Data under study:
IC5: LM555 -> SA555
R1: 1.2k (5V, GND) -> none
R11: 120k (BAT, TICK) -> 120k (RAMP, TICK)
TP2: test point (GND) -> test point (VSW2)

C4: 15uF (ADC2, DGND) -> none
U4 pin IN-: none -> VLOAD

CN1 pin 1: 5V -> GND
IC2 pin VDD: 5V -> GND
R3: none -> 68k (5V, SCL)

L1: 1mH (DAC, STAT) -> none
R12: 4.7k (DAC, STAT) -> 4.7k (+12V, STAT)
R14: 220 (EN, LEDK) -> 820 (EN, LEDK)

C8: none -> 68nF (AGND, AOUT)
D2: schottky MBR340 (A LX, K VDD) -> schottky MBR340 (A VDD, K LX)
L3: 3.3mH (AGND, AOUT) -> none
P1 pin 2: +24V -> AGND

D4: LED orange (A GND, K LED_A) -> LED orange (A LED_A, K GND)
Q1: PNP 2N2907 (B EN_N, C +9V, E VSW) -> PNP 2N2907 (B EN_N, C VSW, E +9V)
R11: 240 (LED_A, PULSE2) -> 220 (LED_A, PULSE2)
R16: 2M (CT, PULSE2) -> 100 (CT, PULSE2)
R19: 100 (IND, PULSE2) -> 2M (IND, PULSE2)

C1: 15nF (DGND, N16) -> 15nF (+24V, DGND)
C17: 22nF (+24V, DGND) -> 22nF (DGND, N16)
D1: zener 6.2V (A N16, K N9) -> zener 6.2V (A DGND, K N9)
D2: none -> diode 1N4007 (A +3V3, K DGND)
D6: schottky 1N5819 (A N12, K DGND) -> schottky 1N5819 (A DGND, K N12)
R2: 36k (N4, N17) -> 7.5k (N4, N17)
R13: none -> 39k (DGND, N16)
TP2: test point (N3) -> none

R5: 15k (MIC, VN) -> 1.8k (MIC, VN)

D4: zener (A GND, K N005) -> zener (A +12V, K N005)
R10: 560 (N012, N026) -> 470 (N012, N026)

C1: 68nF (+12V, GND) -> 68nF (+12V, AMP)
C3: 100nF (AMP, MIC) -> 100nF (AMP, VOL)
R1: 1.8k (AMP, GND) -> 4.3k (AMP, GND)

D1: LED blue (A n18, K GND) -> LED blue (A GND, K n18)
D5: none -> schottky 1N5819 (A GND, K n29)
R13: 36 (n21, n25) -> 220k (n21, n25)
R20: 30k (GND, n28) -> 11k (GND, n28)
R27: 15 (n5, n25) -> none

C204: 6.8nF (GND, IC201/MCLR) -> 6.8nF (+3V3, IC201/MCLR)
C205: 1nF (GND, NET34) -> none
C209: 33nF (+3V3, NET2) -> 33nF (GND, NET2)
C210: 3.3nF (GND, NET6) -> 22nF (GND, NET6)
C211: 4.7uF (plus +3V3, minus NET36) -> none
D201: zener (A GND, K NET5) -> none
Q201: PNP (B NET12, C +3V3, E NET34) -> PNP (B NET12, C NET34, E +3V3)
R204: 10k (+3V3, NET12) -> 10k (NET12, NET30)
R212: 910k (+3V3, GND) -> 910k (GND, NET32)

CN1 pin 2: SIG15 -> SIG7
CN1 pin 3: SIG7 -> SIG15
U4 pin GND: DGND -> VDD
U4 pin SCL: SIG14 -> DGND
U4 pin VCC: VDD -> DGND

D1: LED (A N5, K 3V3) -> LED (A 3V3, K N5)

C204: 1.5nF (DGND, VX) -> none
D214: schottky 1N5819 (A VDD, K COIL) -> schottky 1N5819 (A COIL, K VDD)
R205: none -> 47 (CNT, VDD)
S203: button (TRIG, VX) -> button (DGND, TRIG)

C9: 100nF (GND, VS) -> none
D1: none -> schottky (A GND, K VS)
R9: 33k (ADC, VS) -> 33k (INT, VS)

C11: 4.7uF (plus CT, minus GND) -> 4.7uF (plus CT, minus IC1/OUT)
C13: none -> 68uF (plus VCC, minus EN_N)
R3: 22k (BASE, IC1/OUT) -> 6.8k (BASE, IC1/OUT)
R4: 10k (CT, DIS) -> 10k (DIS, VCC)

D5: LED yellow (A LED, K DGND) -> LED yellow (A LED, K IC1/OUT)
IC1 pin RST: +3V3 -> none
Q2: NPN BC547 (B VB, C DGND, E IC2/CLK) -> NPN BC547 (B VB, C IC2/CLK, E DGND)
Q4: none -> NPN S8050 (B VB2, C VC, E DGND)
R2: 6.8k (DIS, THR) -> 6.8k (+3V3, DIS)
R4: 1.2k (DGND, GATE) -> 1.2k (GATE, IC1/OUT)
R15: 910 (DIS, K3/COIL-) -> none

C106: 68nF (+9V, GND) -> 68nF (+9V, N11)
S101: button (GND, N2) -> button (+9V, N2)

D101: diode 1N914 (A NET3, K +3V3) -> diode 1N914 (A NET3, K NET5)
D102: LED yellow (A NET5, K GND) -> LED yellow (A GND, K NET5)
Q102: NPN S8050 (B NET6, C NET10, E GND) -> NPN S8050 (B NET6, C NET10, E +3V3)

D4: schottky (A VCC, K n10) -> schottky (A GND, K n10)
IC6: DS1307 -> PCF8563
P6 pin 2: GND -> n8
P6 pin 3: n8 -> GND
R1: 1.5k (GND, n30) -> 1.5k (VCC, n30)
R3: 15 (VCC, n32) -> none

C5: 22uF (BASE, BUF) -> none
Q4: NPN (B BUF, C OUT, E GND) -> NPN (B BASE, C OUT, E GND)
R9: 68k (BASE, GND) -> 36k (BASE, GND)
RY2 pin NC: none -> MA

Task instructions: Output the listing above exactly as it appears.

Answer space:
IC5: LM555 -> SA555
R1: 1.2k (5V, GND) -> none
R11: 120k (BAT, TICK) -> 120k (RAMP, TICK)
TP2: test point (GND) -> test point (VSW2)

C4: 15uF (ADC2, DGND) -> none
U4 pin IN-: none -> VLOAD

CN1 pin 1: 5V -> GND
IC2 pin VDD: 5V -> GND
R3: none -> 68k (5V, SCL)

L1: 1mH (DAC, STAT) -> none
R12: 4.7k (DAC, STAT) -> 4.7k (+12V, STAT)
R14: 220 (EN, LEDK) -> 820 (EN, LEDK)

C8: none -> 68nF (AGND, AOUT)
D2: schottky MBR340 (A LX, K VDD) -> schottky MBR340 (A VDD, K LX)
L3: 3.3mH (AGND, AOUT) -> none
P1 pin 2: +24V -> AGND

D4: LED orange (A GND, K LED_A) -> LED orange (A LED_A, K GND)
Q1: PNP 2N2907 (B EN_N, C +9V, E VSW) -> PNP 2N2907 (B EN_N, C VSW, E +9V)
R11: 240 (LED_A, PULSE2) -> 220 (LED_A, PULSE2)
R16: 2M (CT, PULSE2) -> 100 (CT, PULSE2)
R19: 100 (IND, PULSE2) -> 2M (IND, PULSE2)

C1: 15nF (DGND, N16) -> 15nF (+24V, DGND)
C17: 22nF (+24V, DGND) -> 22nF (DGND, N16)
D1: zener 6.2V (A N16, K N9) -> zener 6.2V (A DGND, K N9)
D2: none -> diode 1N4007 (A +3V3, K DGND)
D6: schottky 1N5819 (A N12, K DGND) -> schottky 1N5819 (A DGND, K N12)
R2: 36k (N4, N17) -> 7.5k (N4, N17)
R13: none -> 39k (DGND, N16)
TP2: test point (N3) -> none

R5: 15k (MIC, VN) -> 1.8k (MIC, VN)

D4: zener (A GND, K N005) -> zener (A +12V, K N005)
R10: 560 (N012, N026) -> 470 (N012, N026)

C1: 68nF (+12V, GND) -> 68nF (+12V, AMP)
C3: 100nF (AMP, MIC) -> 100nF (AMP, VOL)
R1: 1.8k (AMP, GND) -> 4.3k (AMP, GND)

D1: LED blue (A n18, K GND) -> LED blue (A GND, K n18)
D5: none -> schottky 1N5819 (A GND, K n29)
R13: 36 (n21, n25) -> 220k (n21, n25)
R20: 30k (GND, n28) -> 11k (GND, n28)
R27: 15 (n5, n25) -> none

C204: 6.8nF (GND, IC201/MCLR) -> 6.8nF (+3V3, IC201/MCLR)
C205: 1nF (GND, NET34) -> none
C209: 33nF (+3V3, NET2) -> 33nF (GND, NET2)
C210: 3.3nF (GND, NET6) -> 22nF (GND, NET6)
C211: 4.7uF (plus +3V3, minus NET36) -> none
D201: zener (A GND, K NET5) -> none
Q201: PNP (B NET12, C +3V3, E NET34) -> PNP (B NET12, C NET34, E +3V3)
R204: 10k (+3V3, NET12) -> 10k (NET12, NET30)
R212: 910k (+3V3, GND) -> 910k (GND, NET32)

CN1 pin 2: SIG15 -> SIG7
CN1 pin 3: SIG7 -> SIG15
U4 pin GND: DGND -> VDD
U4 pin SCL: SIG14 -> DGND
U4 pin VCC: VDD -> DGND

D1: LED (A N5, K 3V3) -> LED (A 3V3, K N5)

C204: 1.5nF (DGND, VX) -> none
D214: schottky 1N5819 (A VDD, K COIL) -> schottky 1N5819 (A COIL, K VDD)
R205: none -> 47 (CNT, VDD)
S203: button (TRIG, VX) -> button (DGND, TRIG)

C9: 100nF (GND, VS) -> none
D1: none -> schottky (A GND, K VS)
R9: 33k (ADC, VS) -> 33k (INT, VS)

C11: 4.7uF (plus CT, minus GND) -> 4.7uF (plus CT, minus IC1/OUT)
C13: none -> 68uF (plus VCC, minus EN_N)
R3: 22k (BASE, IC1/OUT) -> 6.8k (BASE, IC1/OUT)
R4: 10k (CT, DIS) -> 10k (DIS, VCC)

D5: LED yellow (A LED, K DGND) -> LED yellow (A LED, K IC1/OUT)
IC1 pin RST: +3V3 -> none
Q2: NPN BC547 (B VB, C DGND, E IC2/CLK) -> NPN BC547 (B VB, C IC2/CLK, E DGND)
Q4: none -> NPN S8050 (B VB2, C VC, E DGND)
R2: 6.8k (DIS, THR) -> 6.8k (+3V3, DIS)
R4: 1.2k (DGND, GATE) -> 1.2k (GATE, IC1/OUT)
R15: 910 (DIS, K3/COIL-) -> none

C106: 68nF (+9V, GND) -> 68nF (+9V, N11)
S101: button (GND, N2) -> button (+9V, N2)

D101: diode 1N914 (A NET3, K +3V3) -> diode 1N914 (A NET3, K NET5)
D102: LED yellow (A NET5, K GND) -> LED yellow (A GND, K NET5)
Q102: NPN S8050 (B NET6, C NET10, E GND) -> NPN S8050 (B NET6, C NET10, E +3V3)

D4: schottky (A VCC, K n10) -> schottky (A GND, K n10)
IC6: DS1307 -> PCF8563
P6 pin 2: GND -> n8
P6 pin 3: n8 -> GND
R1: 1.5k (GND, n30) -> 1.5k (VCC, n30)
R3: 15 (VCC, n32) -> none

C5: 22uF (BASE, BUF) -> none
Q4: NPN (B BUF, C OUT, E GND) -> NPN (B BASE, C OUT, E GND)
R9: 68k (BASE, GND) -> 36k (BASE, GND)
RY2 pin NC: none -> MA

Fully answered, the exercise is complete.